Records for this task section start
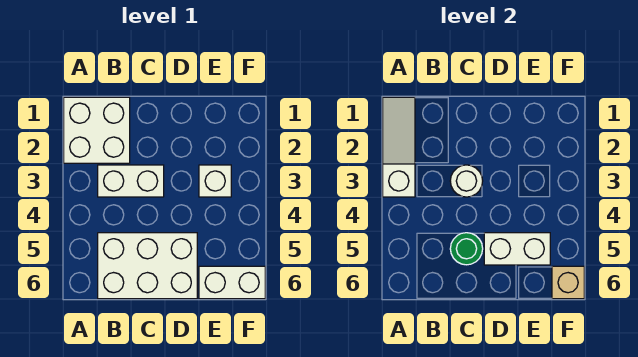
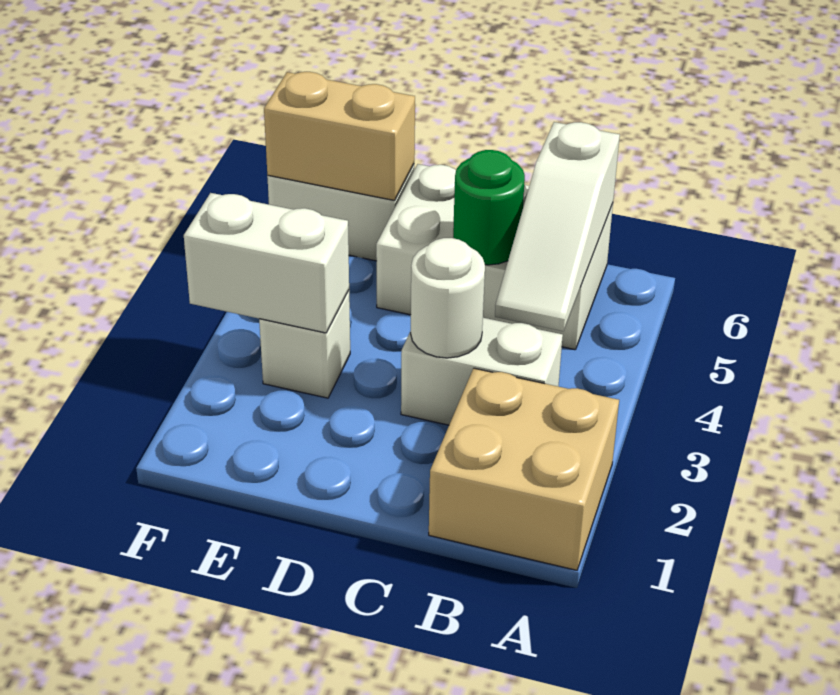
white brick A1:B2 level 1 -> tan brick A1:B2 level 1
white slope A1:A3 level 2 top 3 -> white slope B4:B6 level 2 top 6
white brick D5:E5 level 2 -> white brick E3:F3 level 2
tan brick F6 level 2 -> tan brick E6:F6 level 2

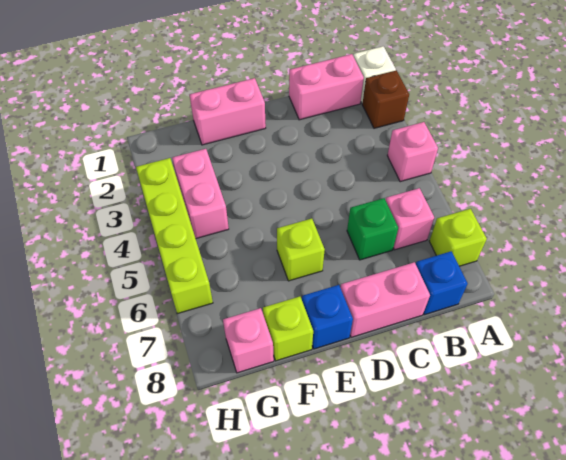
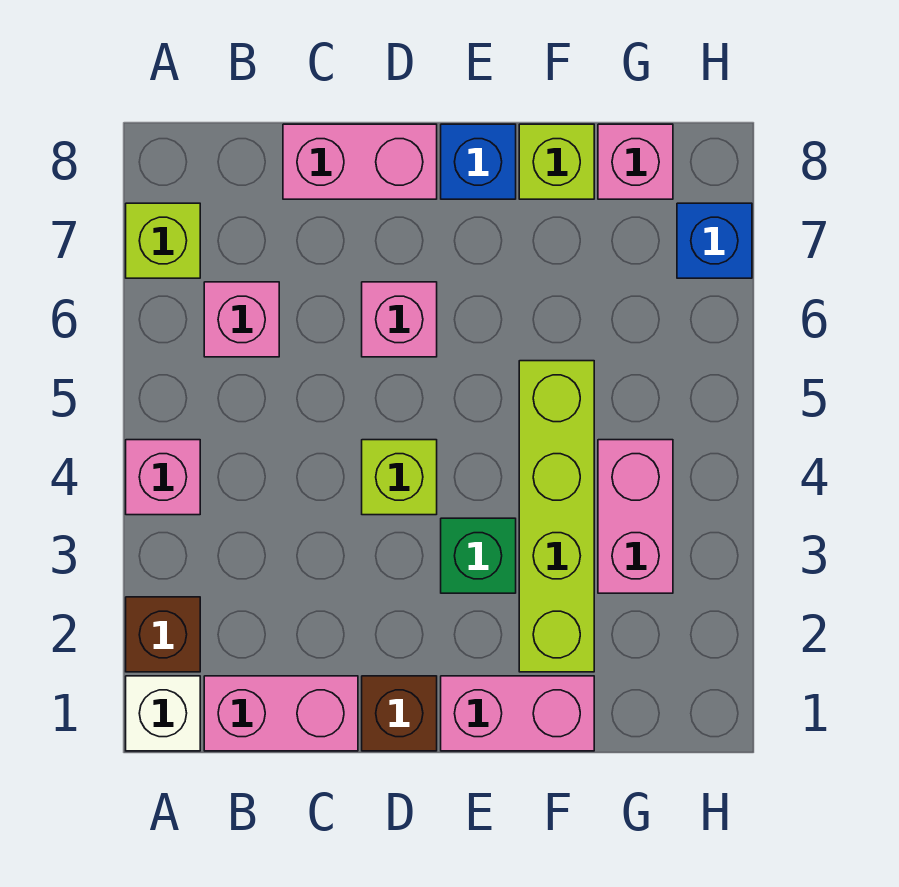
blue brick B8 level 1 -> blue brick H7 level 1
green brick C6 level 1 -> green brick E3 level 1
none -> brown brick D1 level 1
none -> pink brick D6 level 1
lime brick E6 level 1 -> lime brick D4 level 1
lime brick H3:H6 level 1 -> lime brick F2:F5 level 1

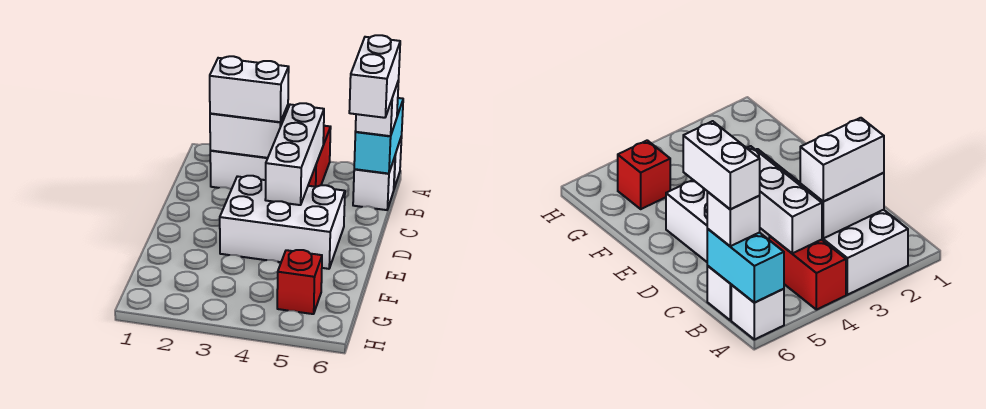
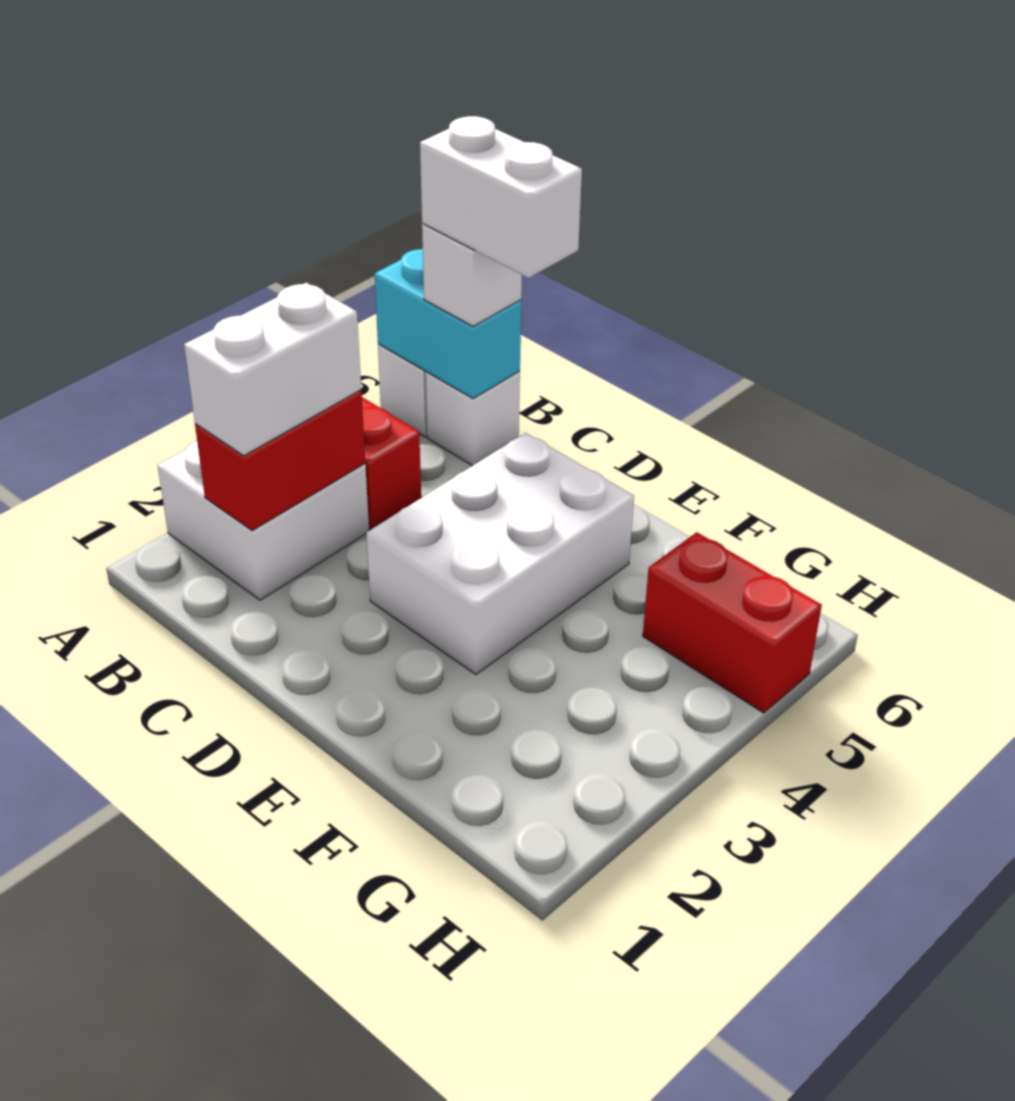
white brick B2:B3 level 2 -> red brick B2:B3 level 2
white brick B4:D4 level 2 -> none
red brick G5 level 1 -> red brick G5:H5 level 1

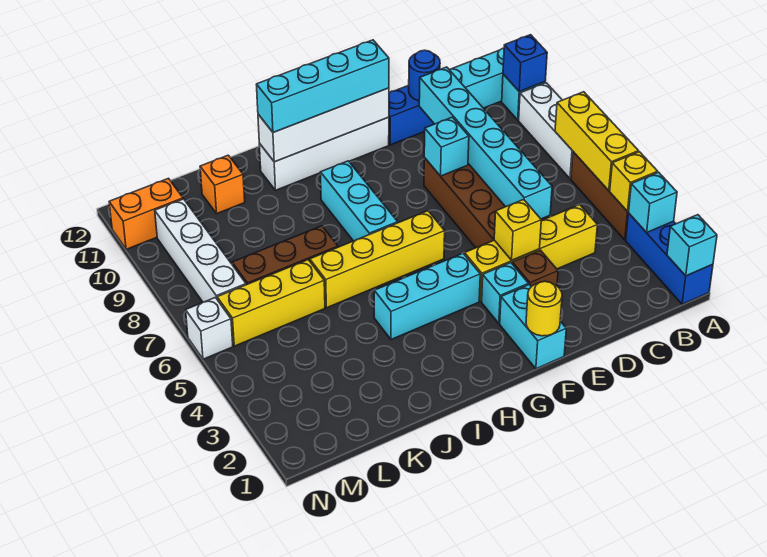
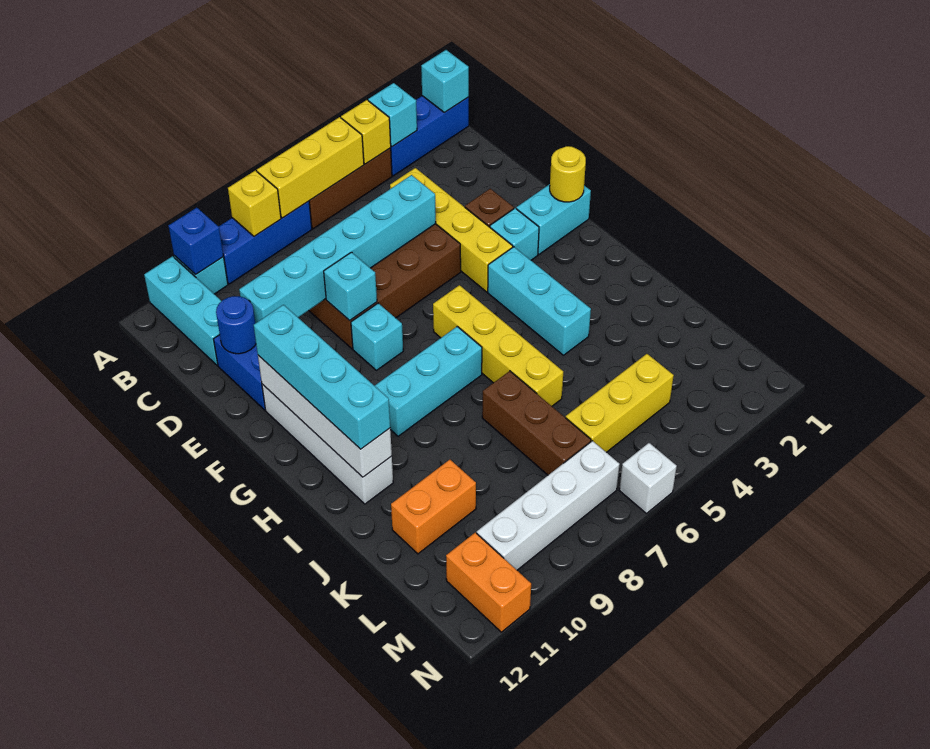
white brick A7:A9 level 1 -> blue brick A7:A9 level 1
yellow brick E4 level 2 -> yellow brick A8 level 2
none -> cyan brick F8 level 1
yellow brick K6:M6 level 1 -> yellow brick L4:L6 level 1
orange brick K11 level 1 -> orange brick K10:K11 level 1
Records for this task section end
-- Exercise details --
Looking at the entries above, say how many lines contain the word "lime". Only the number is wanted.

-- Output for this task --
2